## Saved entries

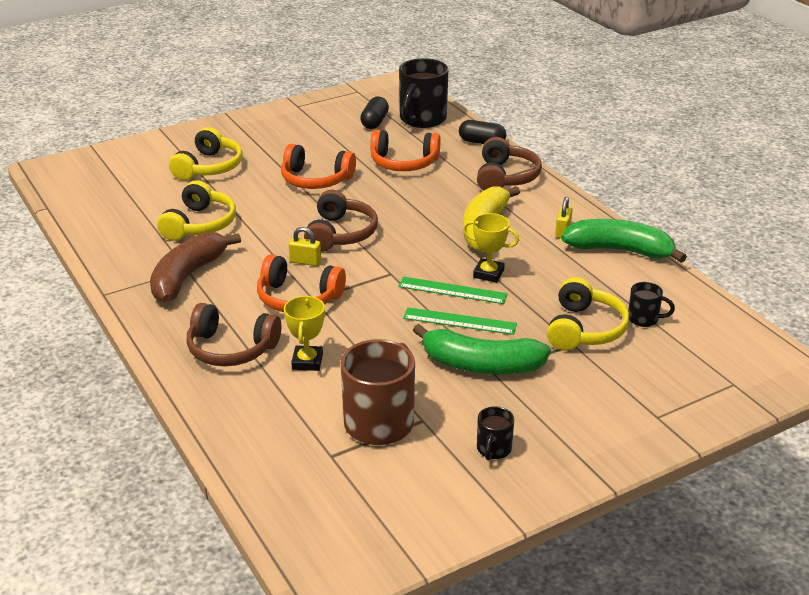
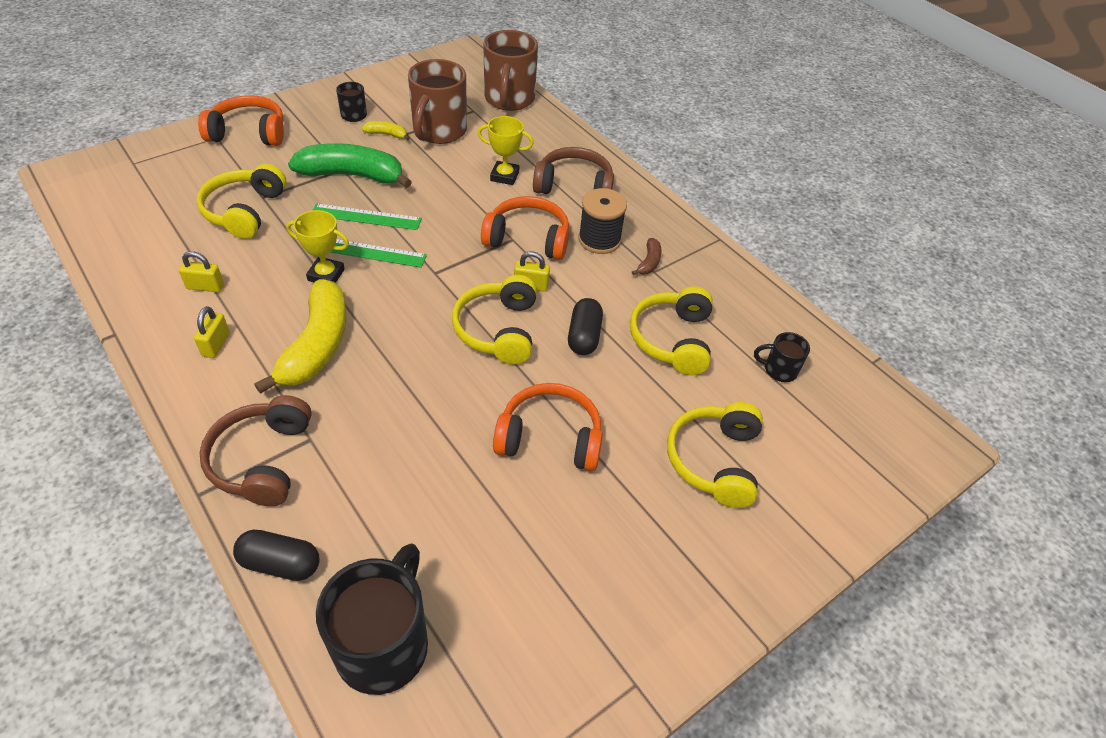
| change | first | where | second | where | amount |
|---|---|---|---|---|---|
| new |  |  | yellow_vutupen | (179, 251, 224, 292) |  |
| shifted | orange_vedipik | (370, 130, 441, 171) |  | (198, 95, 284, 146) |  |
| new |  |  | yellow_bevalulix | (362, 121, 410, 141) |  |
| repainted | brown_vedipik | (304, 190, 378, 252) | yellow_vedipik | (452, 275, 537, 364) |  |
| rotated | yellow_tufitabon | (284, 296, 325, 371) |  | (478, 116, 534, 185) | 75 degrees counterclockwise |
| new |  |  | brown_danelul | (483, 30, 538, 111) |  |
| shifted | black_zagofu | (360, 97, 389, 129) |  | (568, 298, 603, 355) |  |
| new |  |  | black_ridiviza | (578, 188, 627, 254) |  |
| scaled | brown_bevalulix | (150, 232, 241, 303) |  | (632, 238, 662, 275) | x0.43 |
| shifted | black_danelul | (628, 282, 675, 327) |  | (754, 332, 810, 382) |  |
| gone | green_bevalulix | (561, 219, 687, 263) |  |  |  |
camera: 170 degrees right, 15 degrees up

## Task description
Filter the preceding entries down to the lines with "degrees".

## Your response
| rotated | yellow_tufitabon | (284, 296, 325, 371) |  | (478, 116, 534, 185) | 75 degrees counterclockwise |
camera: 170 degrees right, 15 degrees up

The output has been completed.